DATA FOR ANALYSIS.
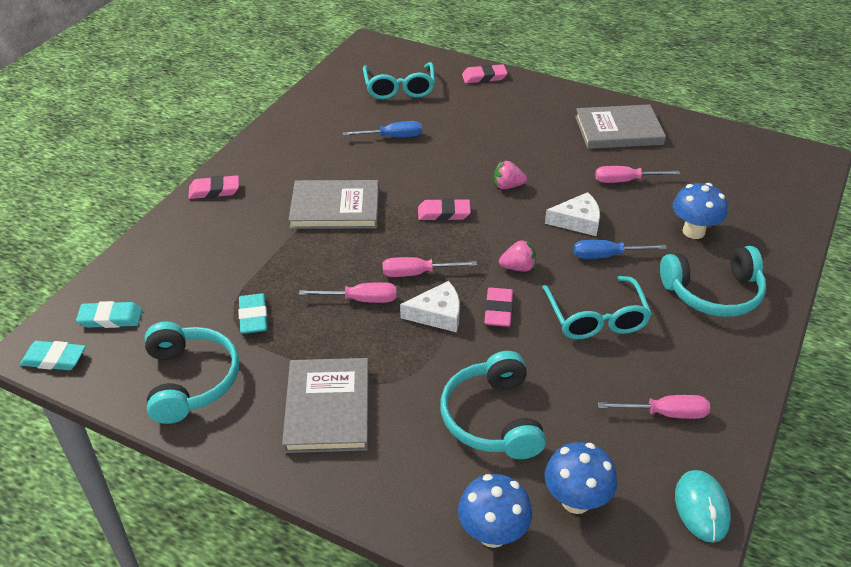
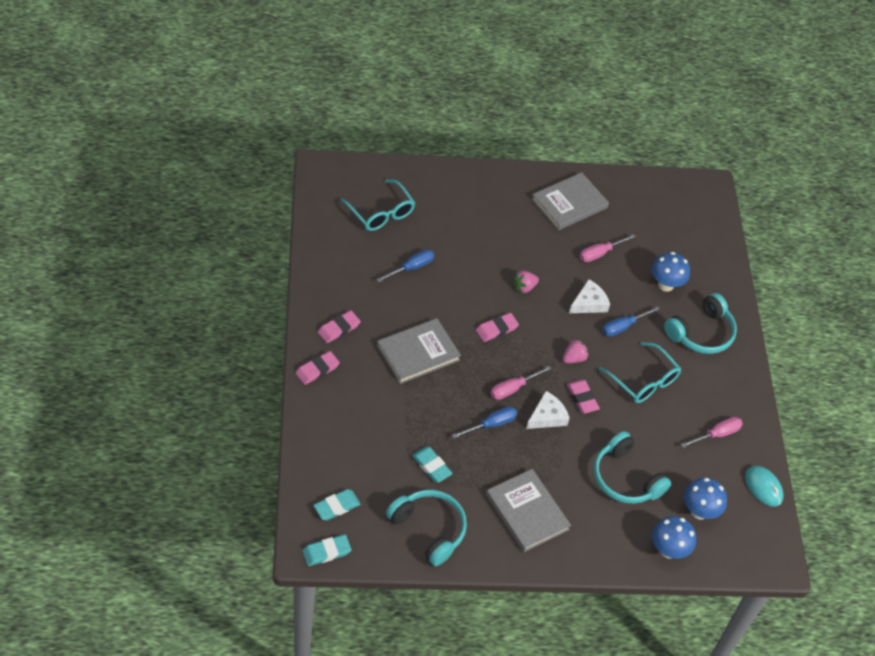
camera: 35 degrees left, 10 degrees up
(361, 300) = (491, 424): pink screwdriver -> blue screwdriver
(484, 77) = (438, 177): pink eraser -> pink eraser (338, 328)

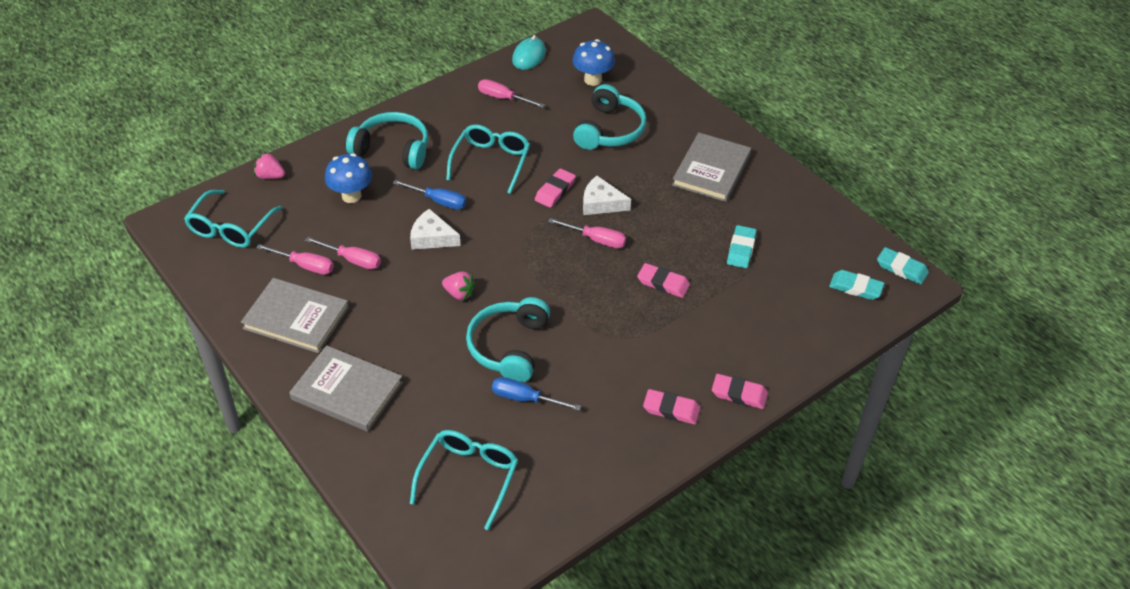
camera: 120 degrees left, 5 degrees down
(418, 353) = (630, 328): grey book -> grey book (347, 391)
(429, 529) = (800, 218): turquoise headphones -> turquoise headphones (508, 347)
(491, 424) = (652, 234): blue screwdriver -> none
(496, 329) = (537, 286): pink eraser -> pink eraser (663, 283)
(574, 358) = (514, 216): pink strawberry -> pink strawberry (270, 176)
(613, 229) = (305, 266): none -> pink screwdriver
(668, 550) = (648, 82): blue mushroom -> none
(679, 212) = (230, 228): none -> turquoise glasses

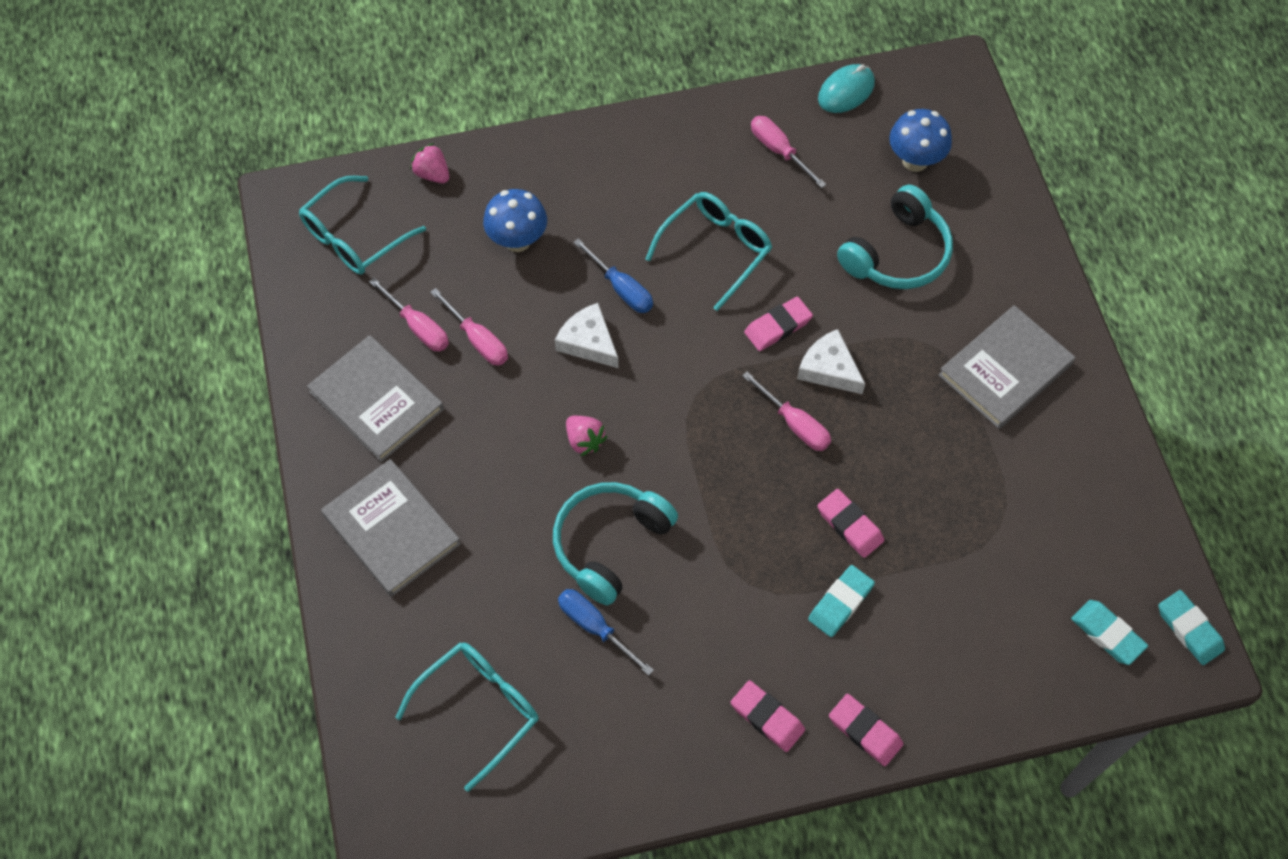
camera: 25 degrees right, 15 degrees up
(393, 149) = (600, 185): turquoise headphones -> none
(741, 249) = (980, 513): turquoise eraser -> turquoise eraser (840, 603)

TASK DETAILS.
For the lines above, output exactly those from the line containing "camera: 120 degrees left, 5 degrees down" through the line containing "(496, 329) = (537, 286): pink", and skip the others.

ANSWER FOR THE TASK.
camera: 120 degrees left, 5 degrees down
(418, 353) = (630, 328): grey book -> grey book (347, 391)
(429, 529) = (800, 218): turquoise headphones -> turquoise headphones (508, 347)
(491, 424) = (652, 234): blue screwdriver -> none
(496, 329) = (537, 286): pink eraser -> pink eraser (663, 283)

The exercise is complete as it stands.